Rows from a dataset:
******

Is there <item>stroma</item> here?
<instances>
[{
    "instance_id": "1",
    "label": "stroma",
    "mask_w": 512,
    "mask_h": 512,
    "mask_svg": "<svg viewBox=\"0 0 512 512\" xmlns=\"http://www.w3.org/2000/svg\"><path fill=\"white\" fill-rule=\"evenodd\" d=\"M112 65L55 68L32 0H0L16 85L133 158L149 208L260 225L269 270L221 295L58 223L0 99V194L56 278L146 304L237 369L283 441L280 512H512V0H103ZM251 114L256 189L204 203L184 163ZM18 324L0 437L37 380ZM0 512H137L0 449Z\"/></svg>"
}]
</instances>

******

■ WHAT IS EXPECTED ■
Copy out each line exactly.

■ SOLUTION TO THIS TASK ■
Is there <item>stroma</item> here?
<instances>
[{
    "instance_id": "1",
    "label": "stroma",
    "mask_w": 512,
    "mask_h": 512,
    "mask_svg": "<svg viewBox=\"0 0 512 512\" xmlns=\"http://www.w3.org/2000/svg\"><path fill=\"white\" fill-rule=\"evenodd\" d=\"M112 65L55 68L32 0H0L16 85L133 158L149 208L260 225L269 270L221 295L58 223L0 99V194L56 278L146 304L237 369L283 441L280 512H512V0H103ZM251 114L256 189L204 203L184 163ZM18 324L0 437L37 380ZM0 512H137L0 449Z\"/></svg>"
}]
</instances>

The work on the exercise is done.